:: Task instructions ::
Keep the wording of the records intact as you retype them, and omit every image.

Stored entries
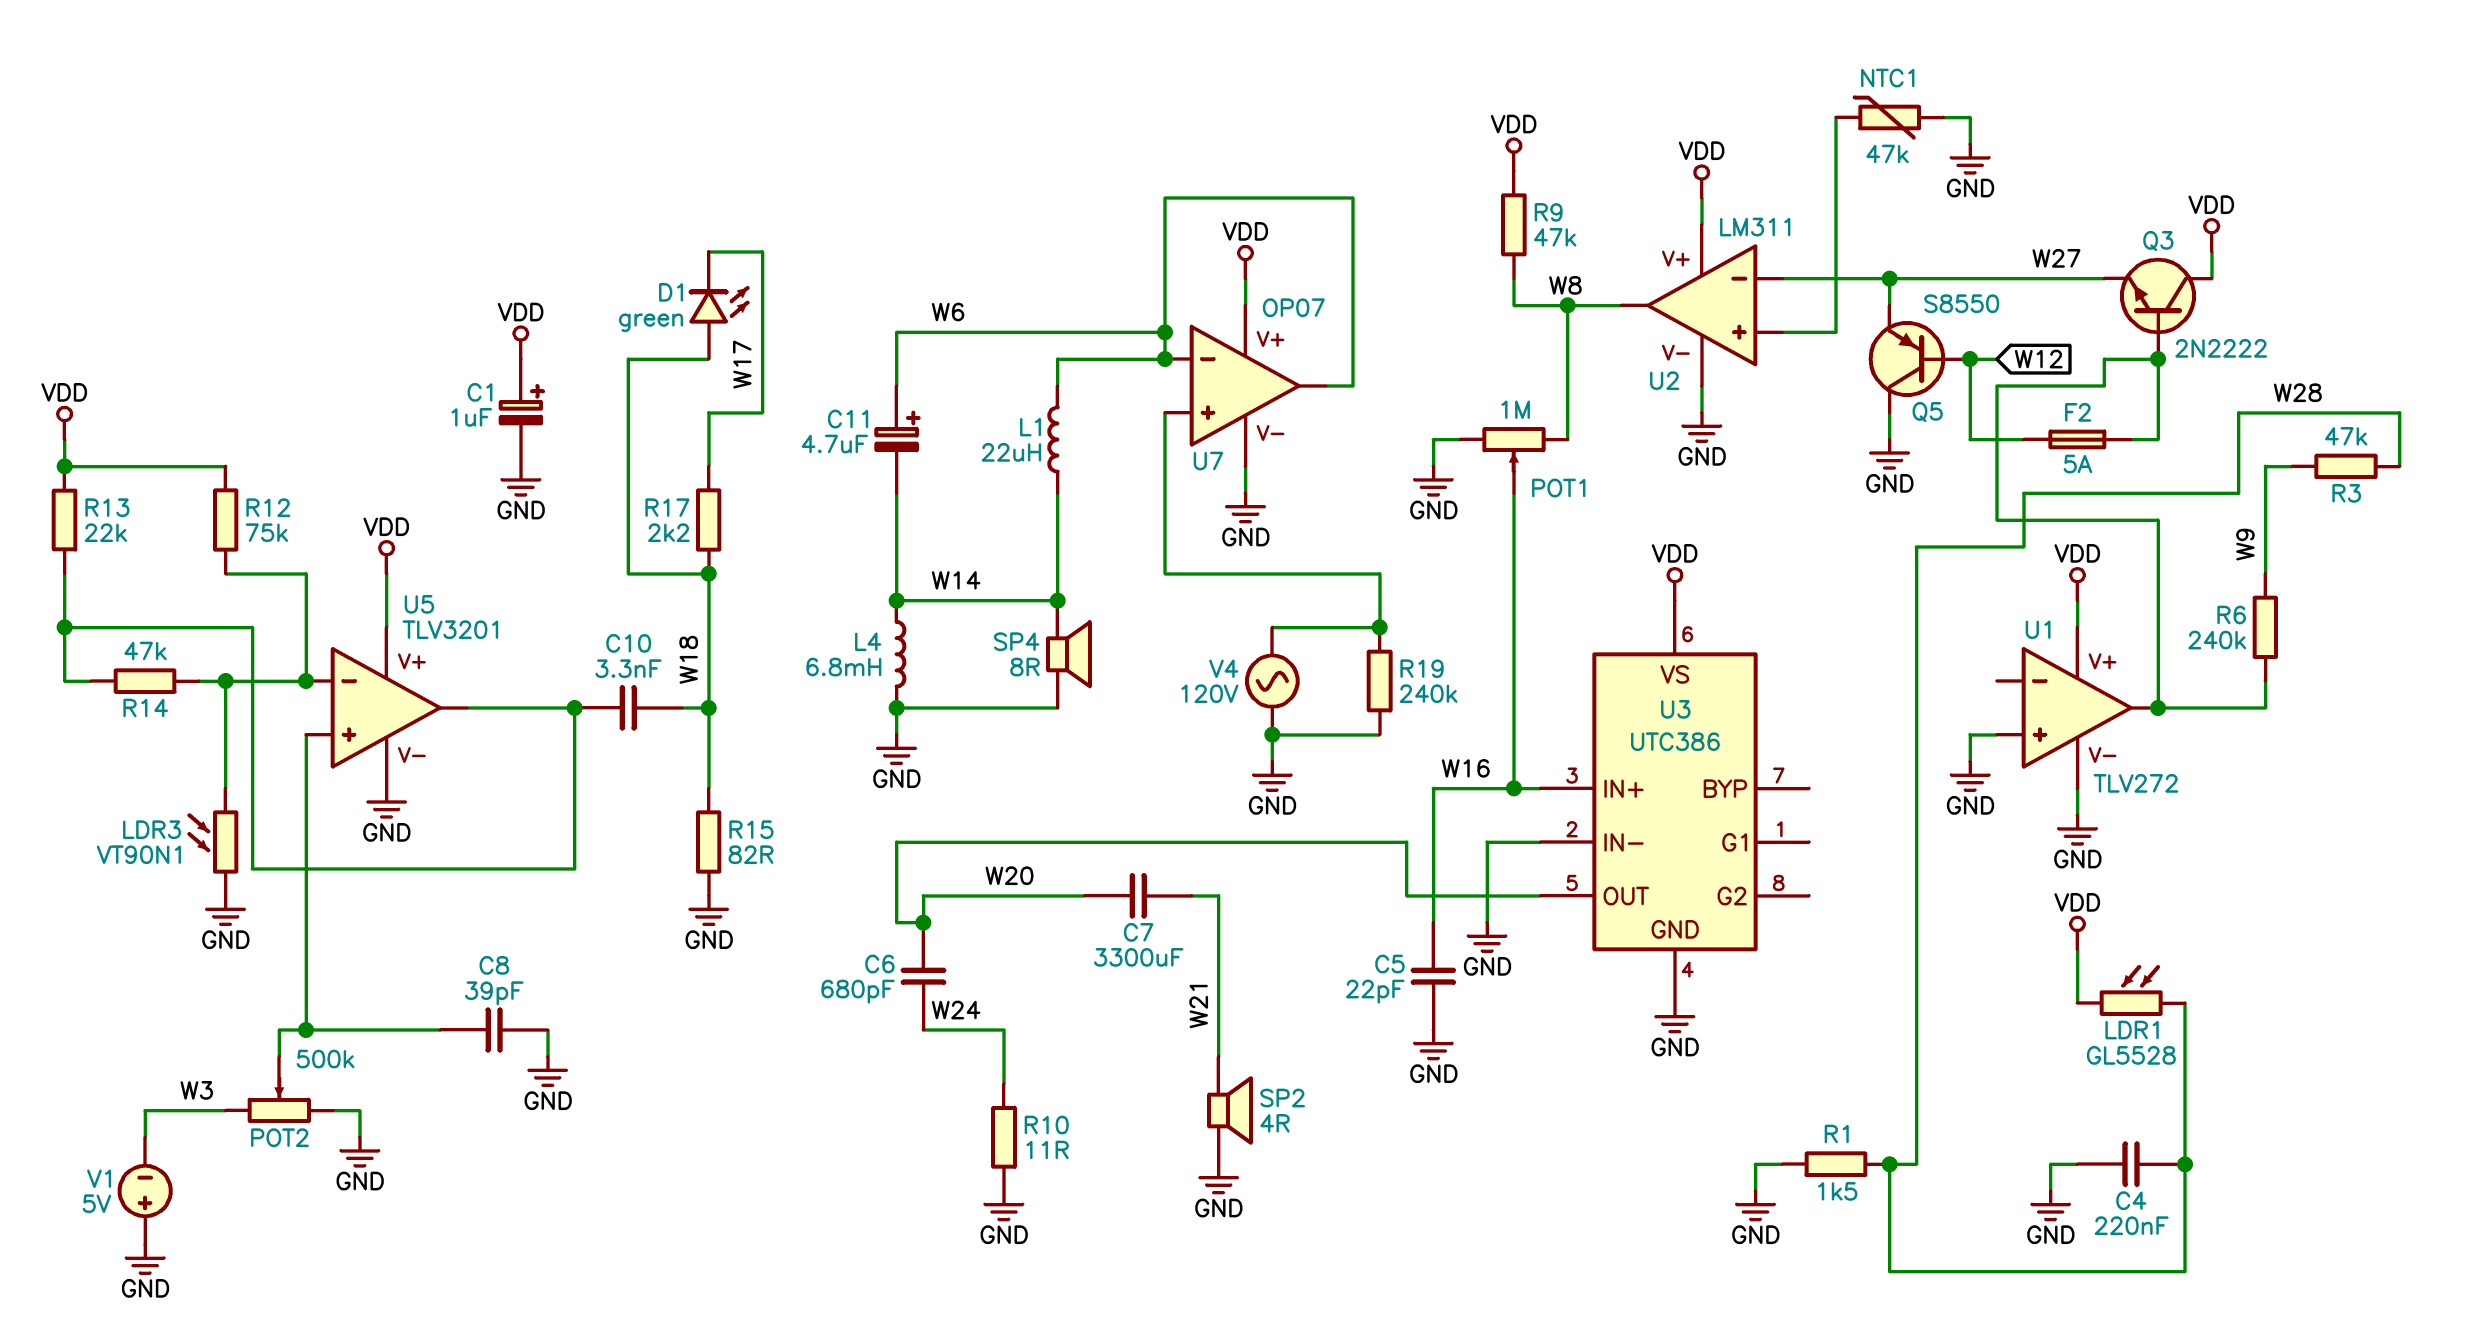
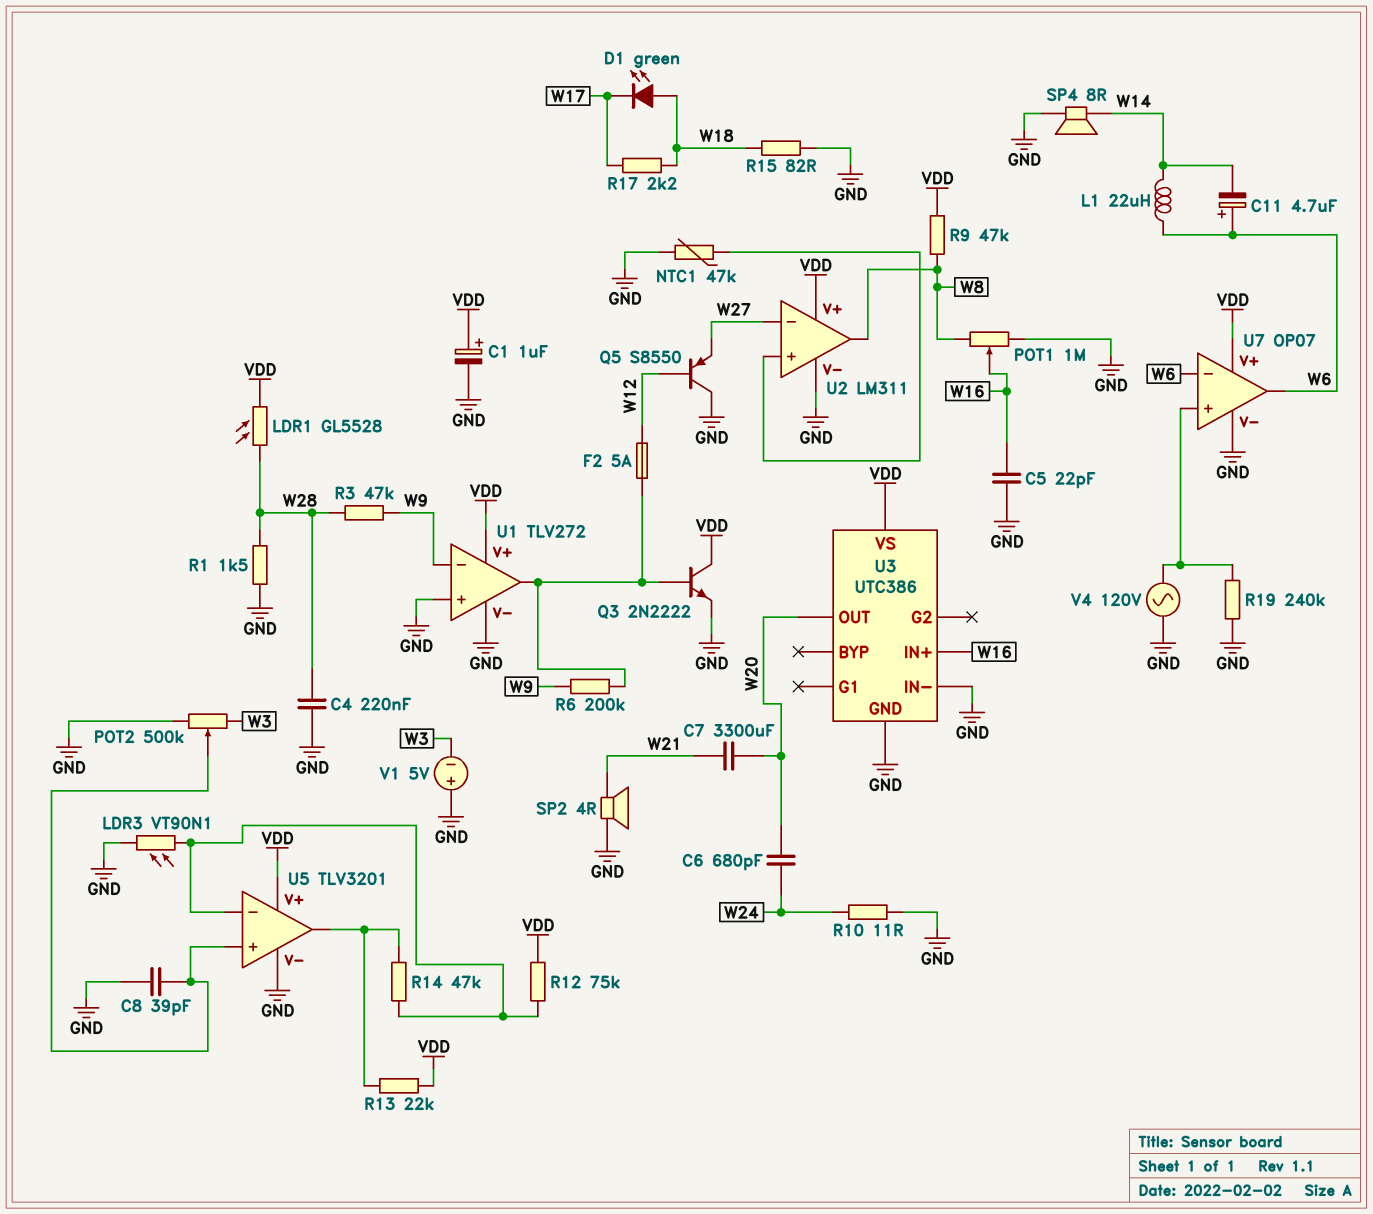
C10: 3.3nF (U5/out, W18) -> none
L4: 6.8mH (GND, W14) -> none
Q3: NPN 2N2222 (B U1/out, C VDD, E W27) -> NPN 2N2222 (B U1/out, C VDD, E GND)
R6: 240k (U1/out, W9) -> 200k (U1/out, W9)
U1 pin in-: none -> W9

:: Answer space ::
C10: 3.3nF (U5/out, W18) -> none
L4: 6.8mH (GND, W14) -> none
Q3: NPN 2N2222 (B U1/out, C VDD, E W27) -> NPN 2N2222 (B U1/out, C VDD, E GND)
R6: 240k (U1/out, W9) -> 200k (U1/out, W9)
U1 pin in-: none -> W9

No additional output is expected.